Exercise details: The result is the exact lines from the one containing "BT pin RXD: D8 -> D5" through the final line of the entries; leave out the pictures.

——————

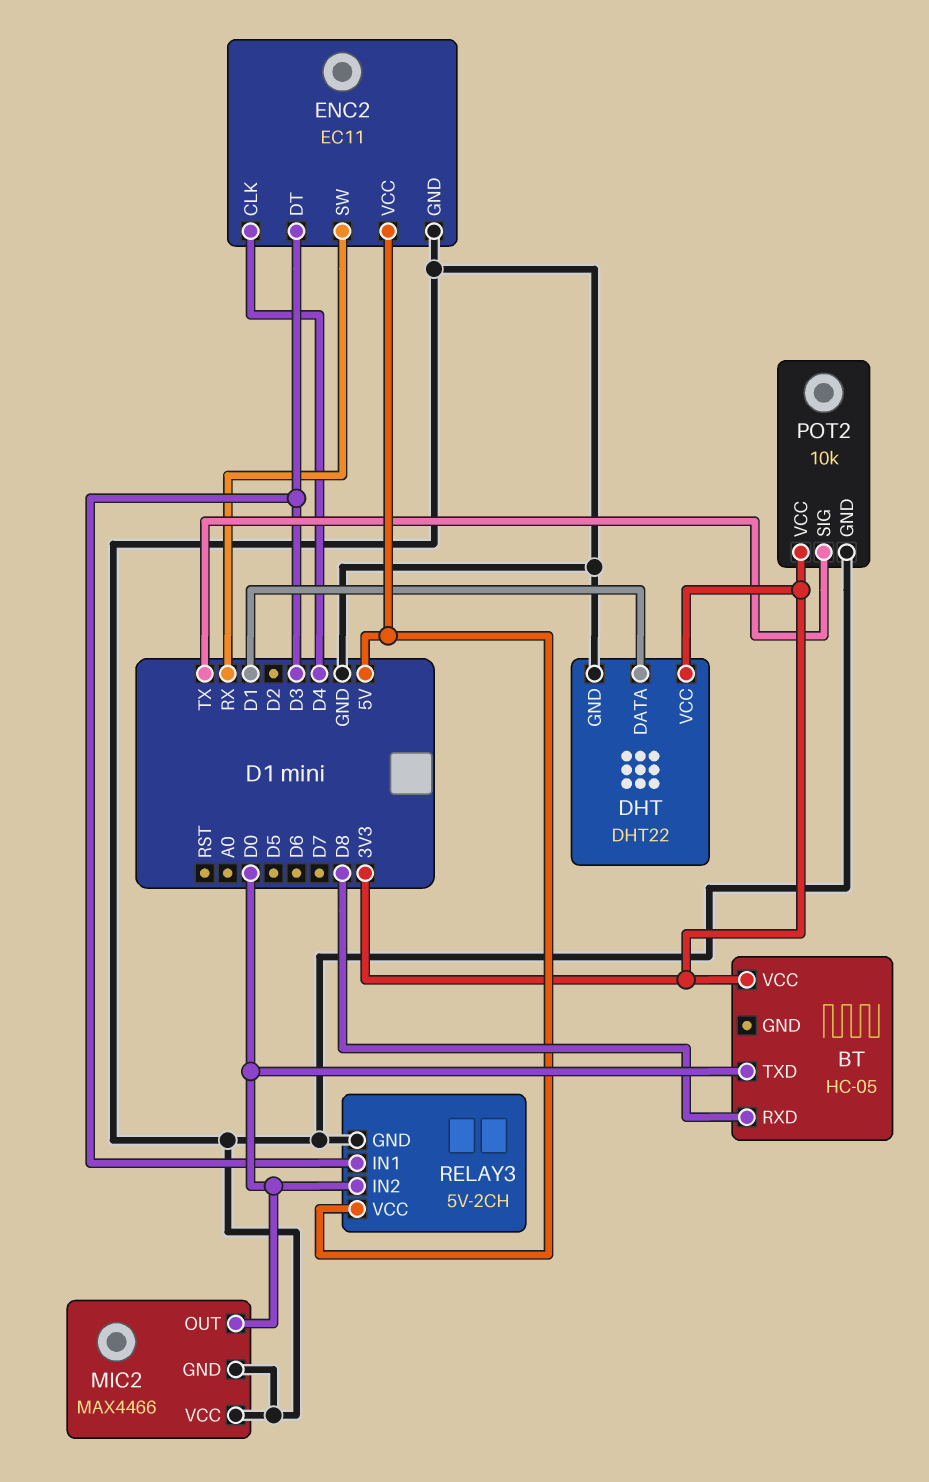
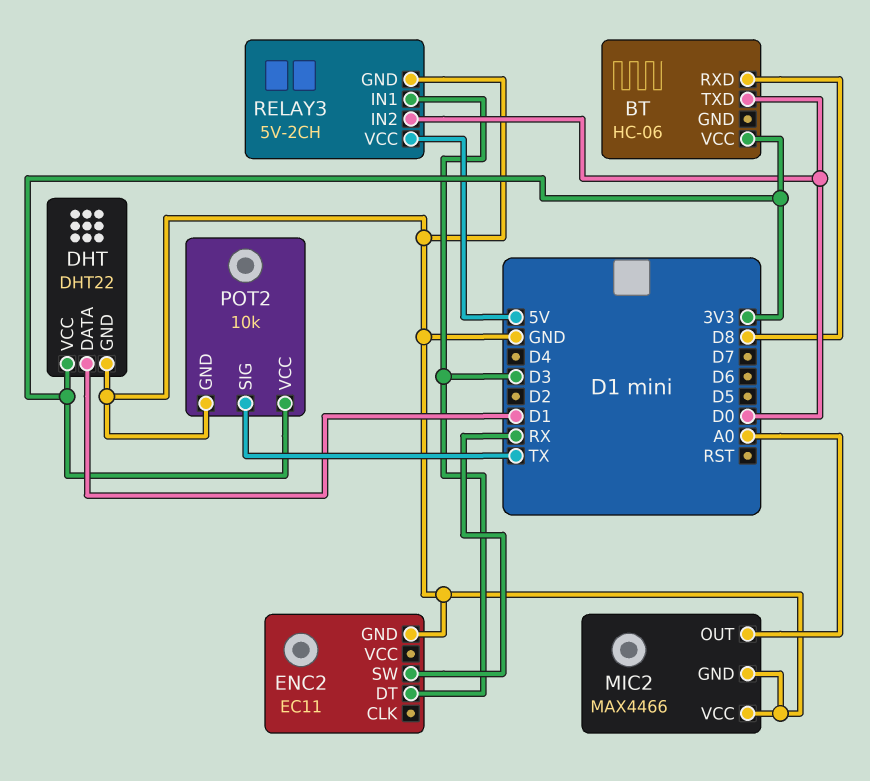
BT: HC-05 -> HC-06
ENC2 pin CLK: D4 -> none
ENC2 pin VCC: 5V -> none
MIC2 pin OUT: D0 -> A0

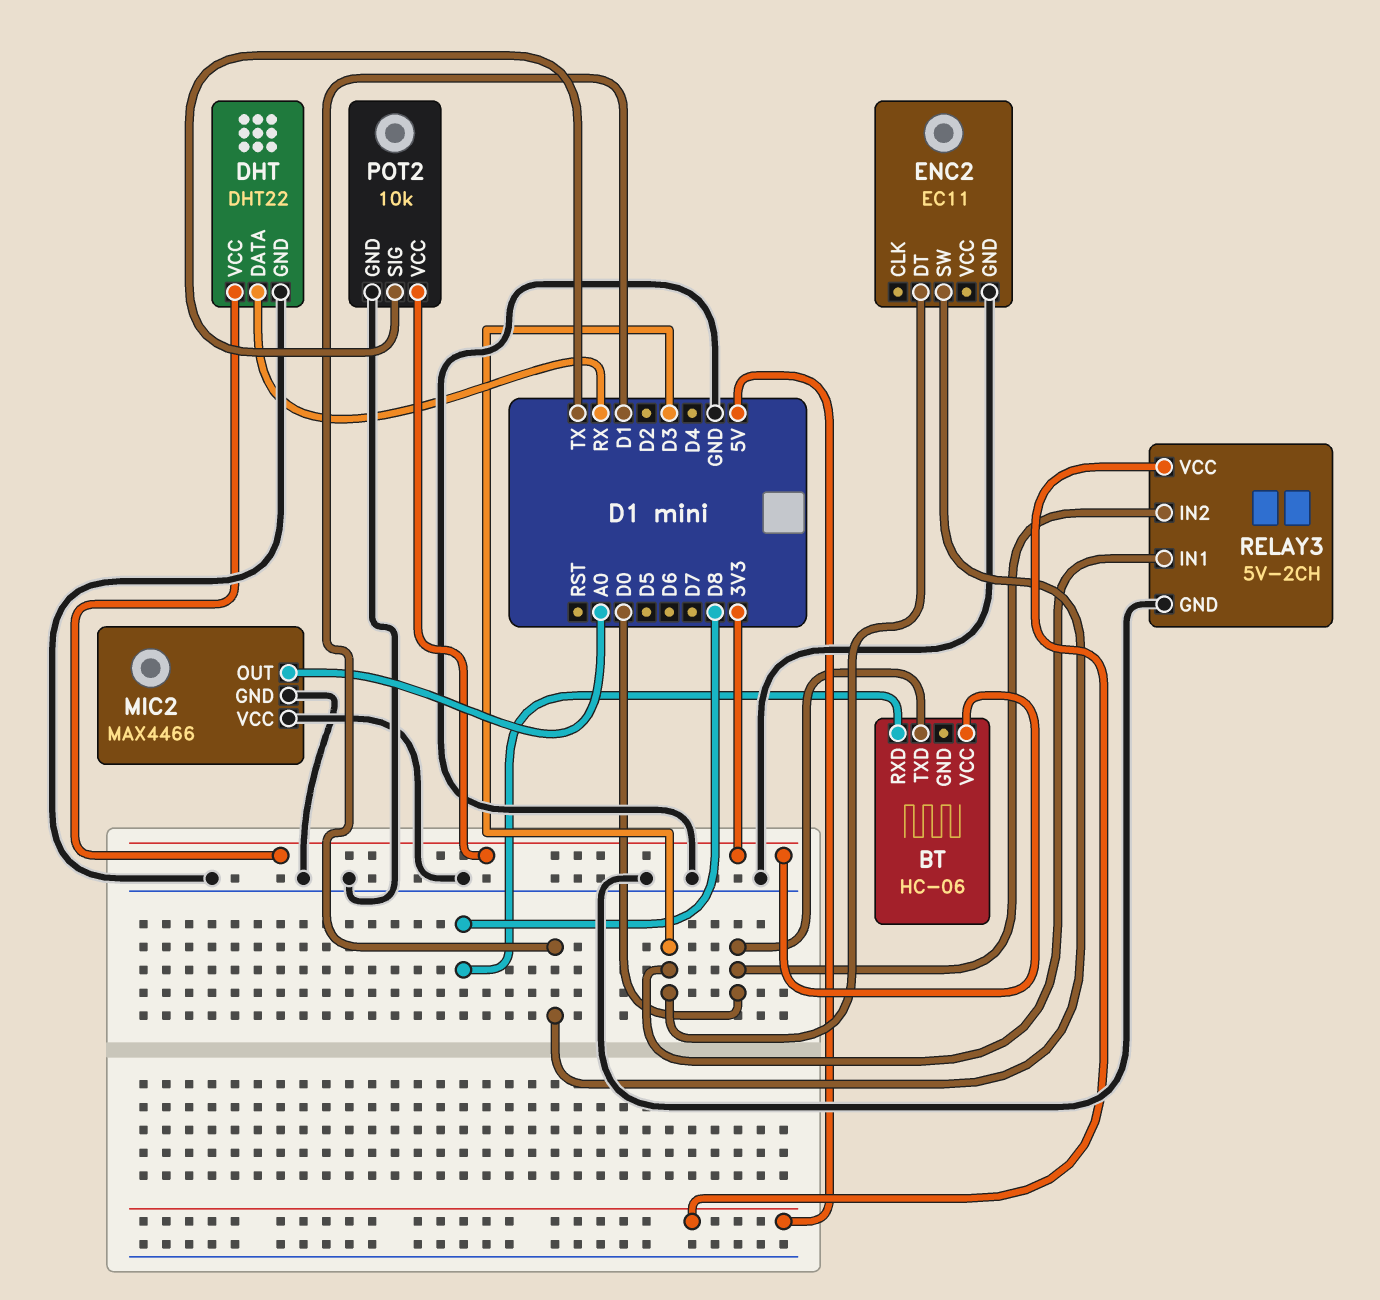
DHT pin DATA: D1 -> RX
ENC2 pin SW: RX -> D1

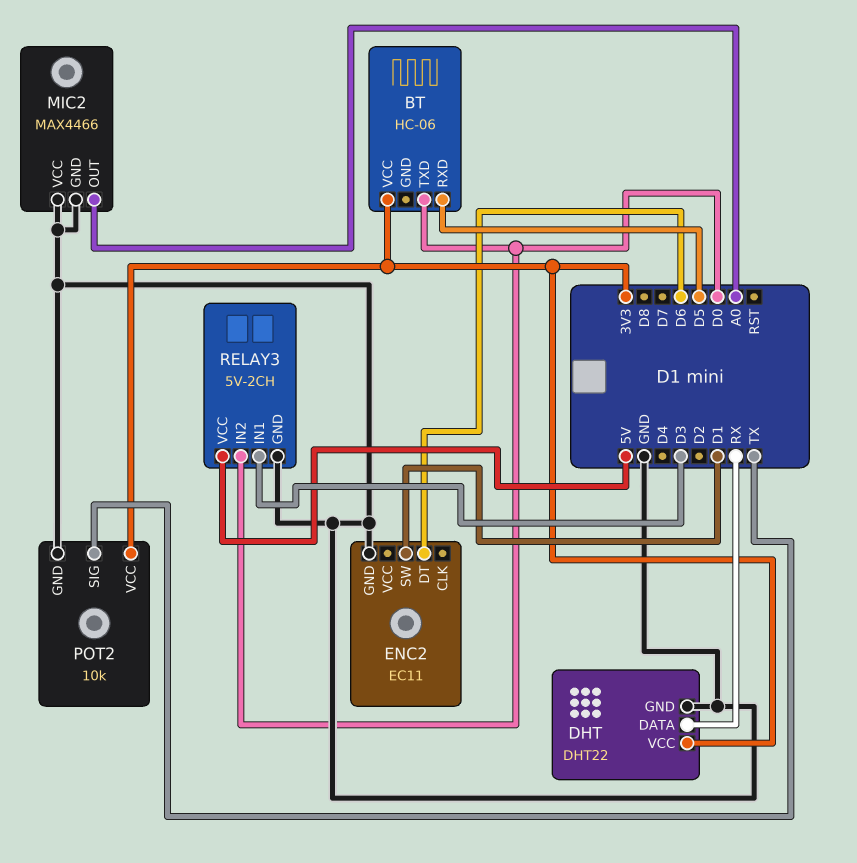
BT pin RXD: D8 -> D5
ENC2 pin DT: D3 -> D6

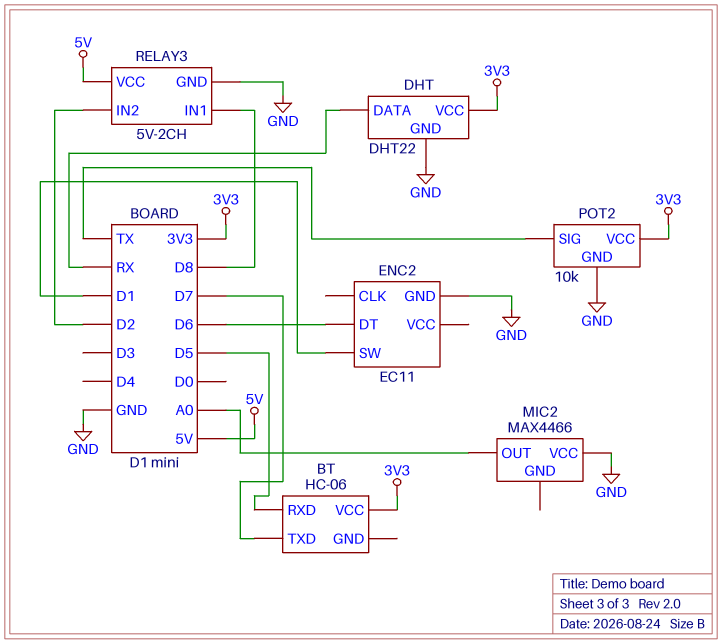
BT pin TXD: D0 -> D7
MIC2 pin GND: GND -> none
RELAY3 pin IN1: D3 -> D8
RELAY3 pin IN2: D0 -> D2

——————

Task response:
BT pin RXD: D8 -> D5
ENC2 pin DT: D3 -> D6

BT pin TXD: D0 -> D7
MIC2 pin GND: GND -> none
RELAY3 pin IN1: D3 -> D8
RELAY3 pin IN2: D0 -> D2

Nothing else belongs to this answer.